§ Your objective
Your task is to return the listing below word for word, without any of its images.

§ Supplied data
++++

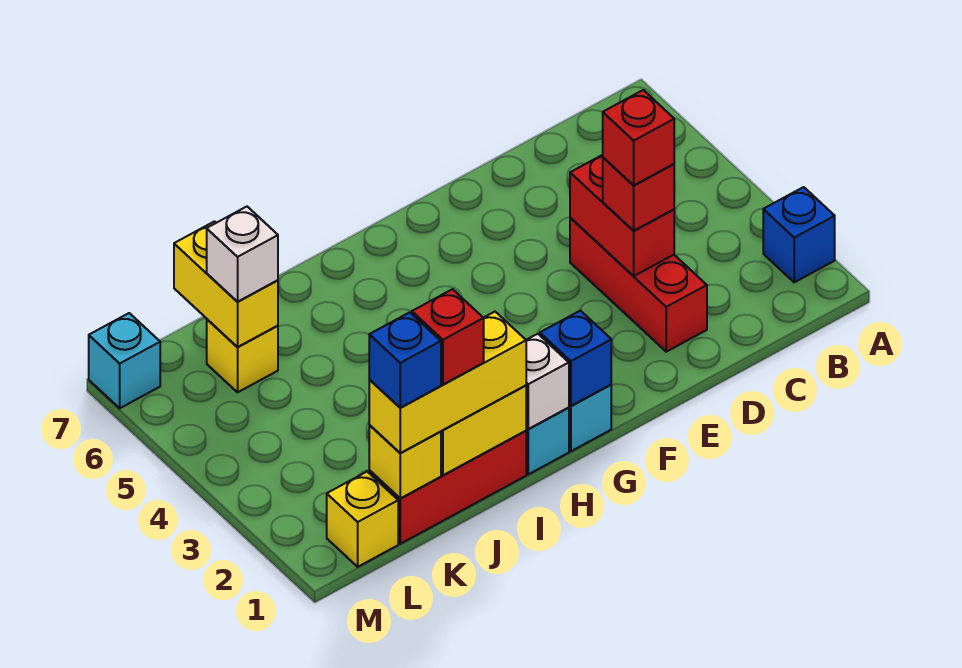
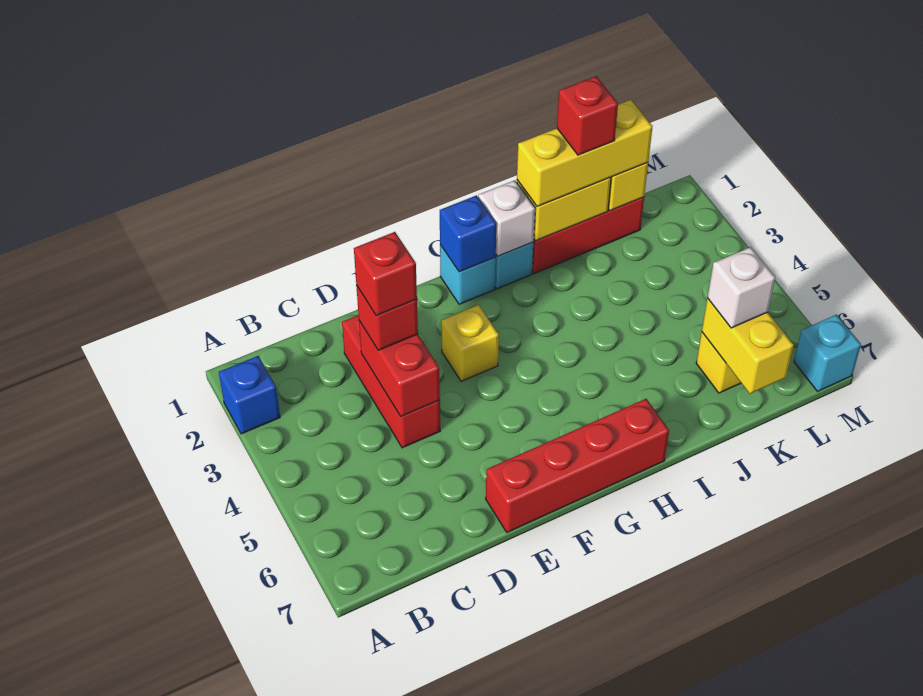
none -> red brick E7:H7 level 1
blue brick K1 level 4 -> none
yellow brick L1 level 1 -> yellow brick F3 level 1

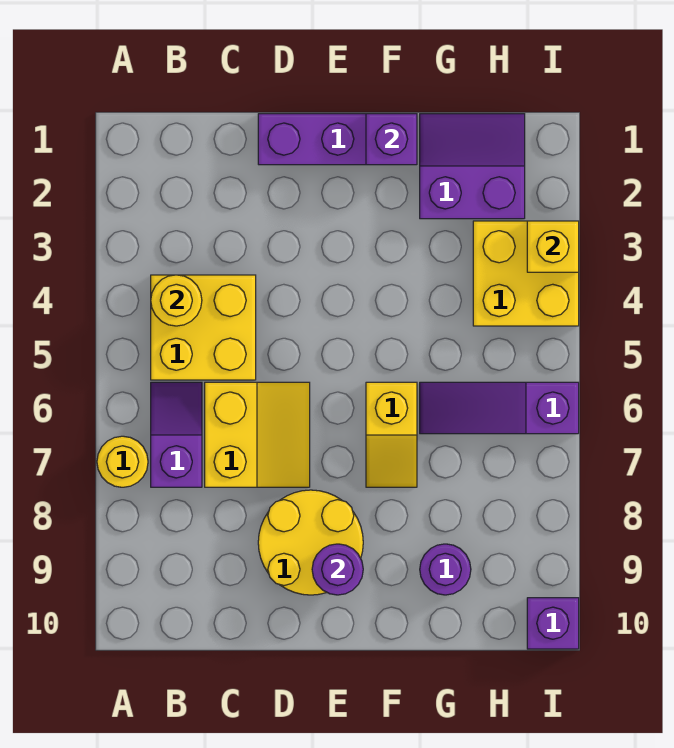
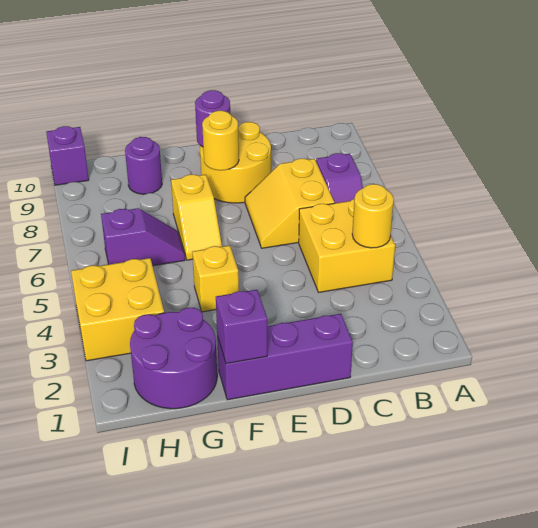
yellow round brick A7 level 1 -> yellow round brick E8 level 2
yellow slope F6:F7 level 1 top 6 -> yellow slope F6:F7 level 1 top 7
purple slope G1:H2 level 1 top 2 -> purple round brick G1:H2 level 1
purple slope G6:I6 level 1 top I -> purple slope G6:H6 level 1 top H
yellow brick I3 level 2 -> yellow brick F4 level 1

++++

§ Completed exercise
none -> red brick E7:H7 level 1
blue brick K1 level 4 -> none
yellow brick L1 level 1 -> yellow brick F3 level 1

yellow round brick A7 level 1 -> yellow round brick E8 level 2
yellow slope F6:F7 level 1 top 6 -> yellow slope F6:F7 level 1 top 7
purple slope G1:H2 level 1 top 2 -> purple round brick G1:H2 level 1
purple slope G6:I6 level 1 top I -> purple slope G6:H6 level 1 top H
yellow brick I3 level 2 -> yellow brick F4 level 1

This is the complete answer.